### [Try it]
Retype the data exactly, from its first line to the line containing "(276, 227) = (1017, 366): green", including both, and skip any picture.

Records excerpted from a collection

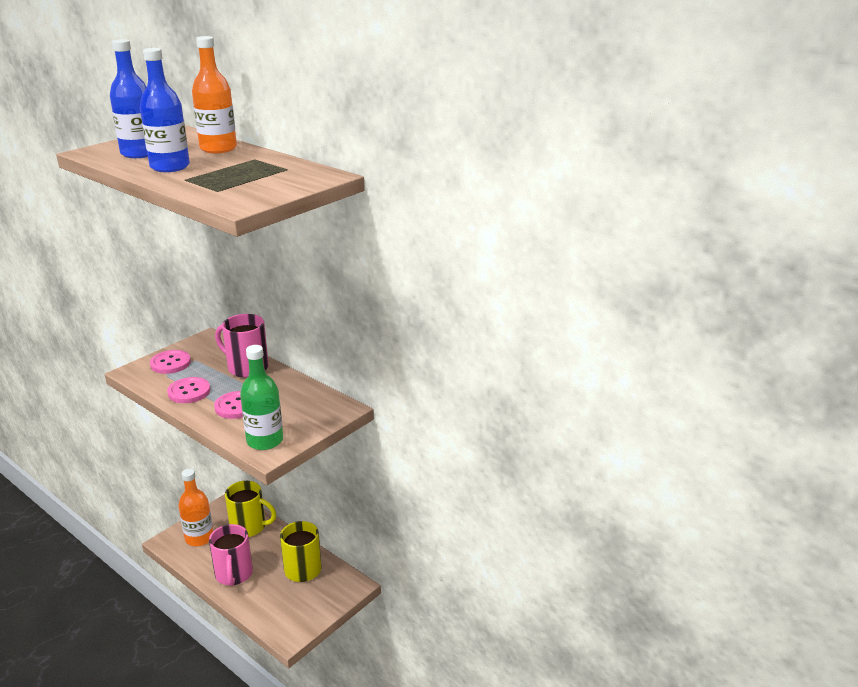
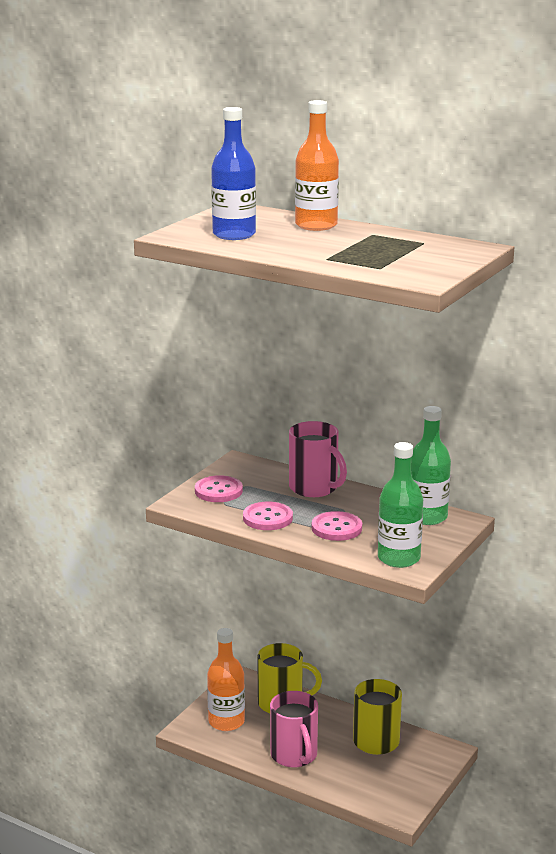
camera: 10 degrees left, 5 degrees down
(170, 167) = (291, 247): blue bottle -> none
(246, 367) = (314, 488): pink mug -> pink mug turned 150 degrees counterclockwise
(317, 403) = (427, 517): none -> green bottle

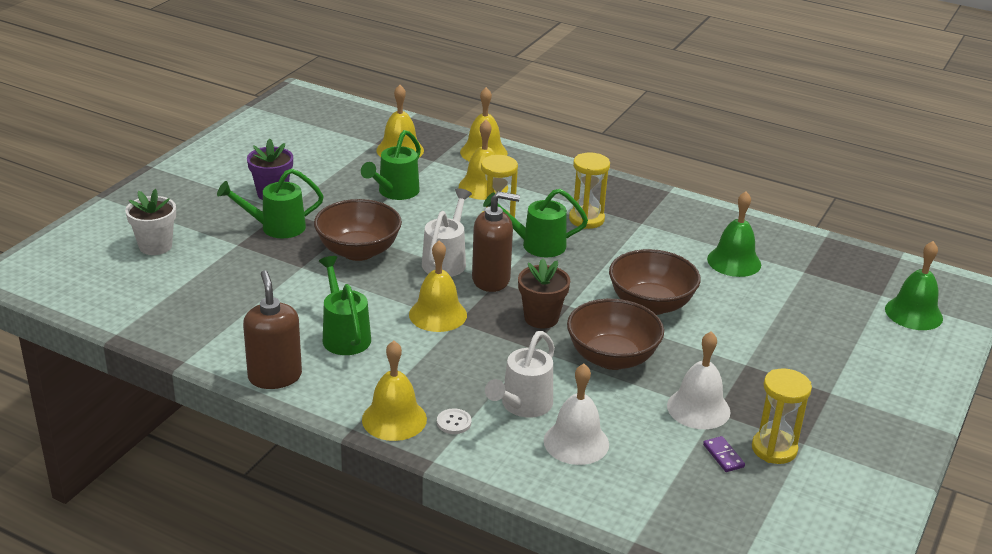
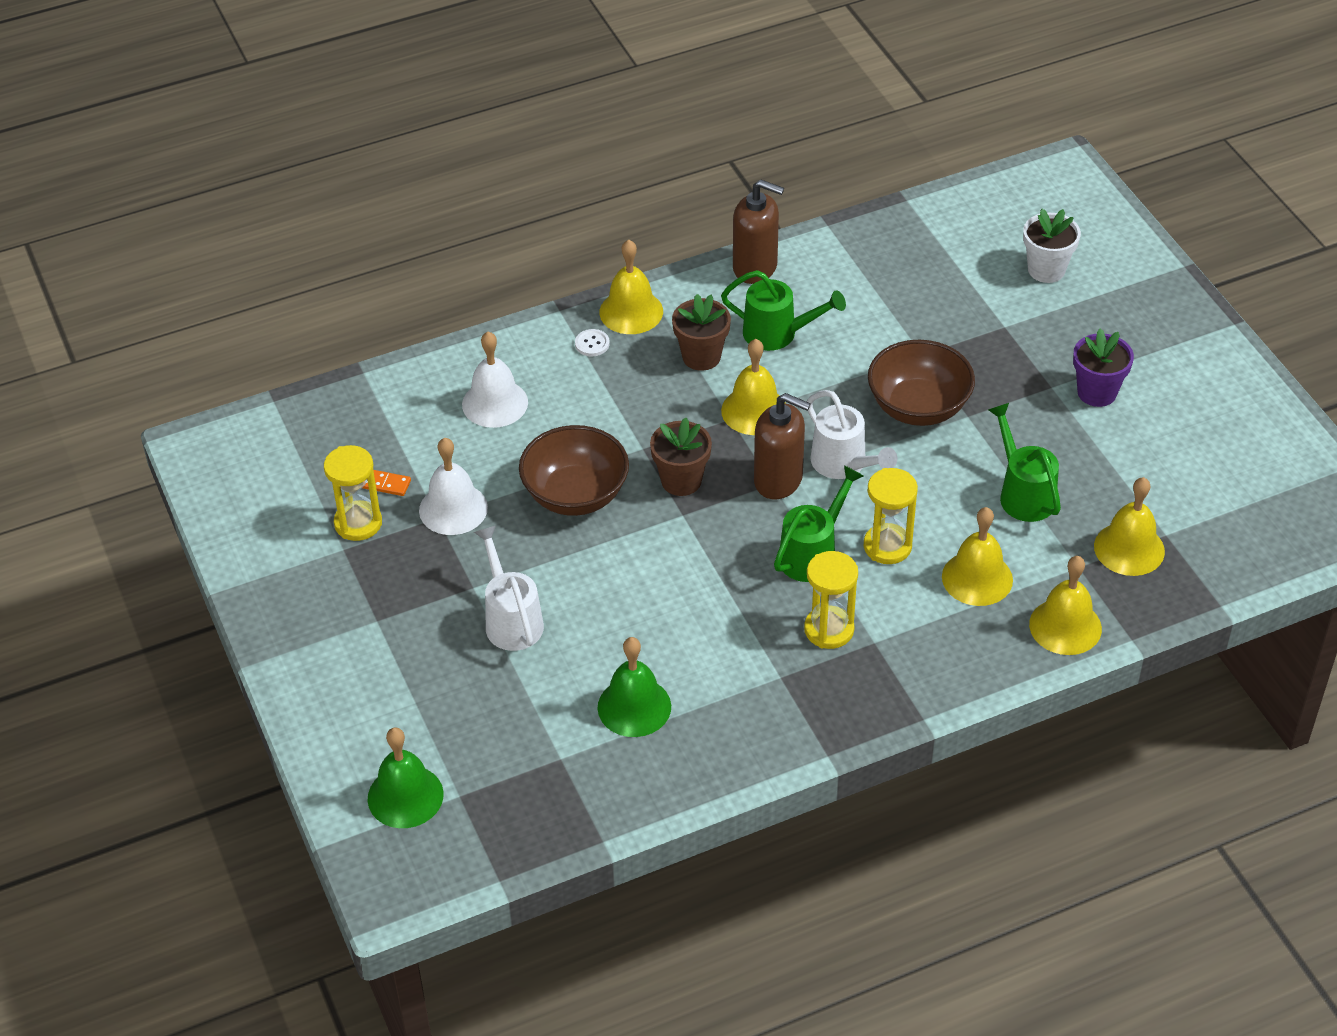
camera: 130 degrees right, 15 degrees up
(276, 227) = (1017, 366): green watering can -> none
(408, 361) = (701, 357): none -> brown flower pot
(491, 280) = (778, 480): brown soap dispenser -> brown soap dispenser turned 105 degrees counterclockwise
(522, 406) = (571, 396): white watering can -> white watering can (511, 619)
(650, 304) = (626, 579): brown bowl -> none
(723, 456) = (385, 484): purple domino -> orange domino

### [Answer space]
camera: 10 degrees left, 5 degrees down
(170, 167) = (291, 247): blue bottle -> none
(246, 367) = (314, 488): pink mug -> pink mug turned 150 degrees counterclockwise
(317, 403) = (427, 517): none -> green bottle

camera: 130 degrees right, 15 degrees up
(276, 227) = (1017, 366): green watering can -> none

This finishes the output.